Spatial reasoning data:
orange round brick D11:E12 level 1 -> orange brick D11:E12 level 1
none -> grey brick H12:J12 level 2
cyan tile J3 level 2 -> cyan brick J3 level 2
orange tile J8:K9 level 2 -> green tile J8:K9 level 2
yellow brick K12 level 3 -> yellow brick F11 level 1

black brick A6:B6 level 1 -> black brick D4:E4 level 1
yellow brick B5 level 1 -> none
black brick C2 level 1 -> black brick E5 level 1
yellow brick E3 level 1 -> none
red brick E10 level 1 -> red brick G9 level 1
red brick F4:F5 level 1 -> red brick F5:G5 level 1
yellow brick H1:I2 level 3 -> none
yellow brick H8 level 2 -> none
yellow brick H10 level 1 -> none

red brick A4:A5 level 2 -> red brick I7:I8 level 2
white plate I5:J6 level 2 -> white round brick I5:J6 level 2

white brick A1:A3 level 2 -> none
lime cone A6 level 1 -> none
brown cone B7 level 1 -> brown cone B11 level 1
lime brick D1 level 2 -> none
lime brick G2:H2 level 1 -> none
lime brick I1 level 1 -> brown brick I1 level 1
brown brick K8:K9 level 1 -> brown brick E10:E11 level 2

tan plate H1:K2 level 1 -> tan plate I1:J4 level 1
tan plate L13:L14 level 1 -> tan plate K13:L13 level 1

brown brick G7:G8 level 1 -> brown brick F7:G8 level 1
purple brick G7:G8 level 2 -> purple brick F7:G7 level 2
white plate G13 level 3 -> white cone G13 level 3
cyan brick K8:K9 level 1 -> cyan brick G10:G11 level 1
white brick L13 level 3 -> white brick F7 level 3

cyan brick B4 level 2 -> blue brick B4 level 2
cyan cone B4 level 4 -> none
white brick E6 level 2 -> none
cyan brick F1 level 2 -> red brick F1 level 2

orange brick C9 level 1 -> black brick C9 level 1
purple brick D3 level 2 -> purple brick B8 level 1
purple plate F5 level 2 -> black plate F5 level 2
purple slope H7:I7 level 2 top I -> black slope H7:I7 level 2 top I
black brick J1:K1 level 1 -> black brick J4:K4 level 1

ASSIGNED TASK:
Set down every record once more, exactly as written.

TASK RESULT:
orange round brick D11:E12 level 1 -> orange brick D11:E12 level 1
none -> grey brick H12:J12 level 2
cyan tile J3 level 2 -> cyan brick J3 level 2
orange tile J8:K9 level 2 -> green tile J8:K9 level 2
yellow brick K12 level 3 -> yellow brick F11 level 1

black brick A6:B6 level 1 -> black brick D4:E4 level 1
yellow brick B5 level 1 -> none
black brick C2 level 1 -> black brick E5 level 1
yellow brick E3 level 1 -> none
red brick E10 level 1 -> red brick G9 level 1
red brick F4:F5 level 1 -> red brick F5:G5 level 1
yellow brick H1:I2 level 3 -> none
yellow brick H8 level 2 -> none
yellow brick H10 level 1 -> none

red brick A4:A5 level 2 -> red brick I7:I8 level 2
white plate I5:J6 level 2 -> white round brick I5:J6 level 2

white brick A1:A3 level 2 -> none
lime cone A6 level 1 -> none
brown cone B7 level 1 -> brown cone B11 level 1
lime brick D1 level 2 -> none
lime brick G2:H2 level 1 -> none
lime brick I1 level 1 -> brown brick I1 level 1
brown brick K8:K9 level 1 -> brown brick E10:E11 level 2

tan plate H1:K2 level 1 -> tan plate I1:J4 level 1
tan plate L13:L14 level 1 -> tan plate K13:L13 level 1

brown brick G7:G8 level 1 -> brown brick F7:G8 level 1
purple brick G7:G8 level 2 -> purple brick F7:G7 level 2
white plate G13 level 3 -> white cone G13 level 3
cyan brick K8:K9 level 1 -> cyan brick G10:G11 level 1
white brick L13 level 3 -> white brick F7 level 3

cyan brick B4 level 2 -> blue brick B4 level 2
cyan cone B4 level 4 -> none
white brick E6 level 2 -> none
cyan brick F1 level 2 -> red brick F1 level 2

orange brick C9 level 1 -> black brick C9 level 1
purple brick D3 level 2 -> purple brick B8 level 1
purple plate F5 level 2 -> black plate F5 level 2
purple slope H7:I7 level 2 top I -> black slope H7:I7 level 2 top I
black brick J1:K1 level 1 -> black brick J4:K4 level 1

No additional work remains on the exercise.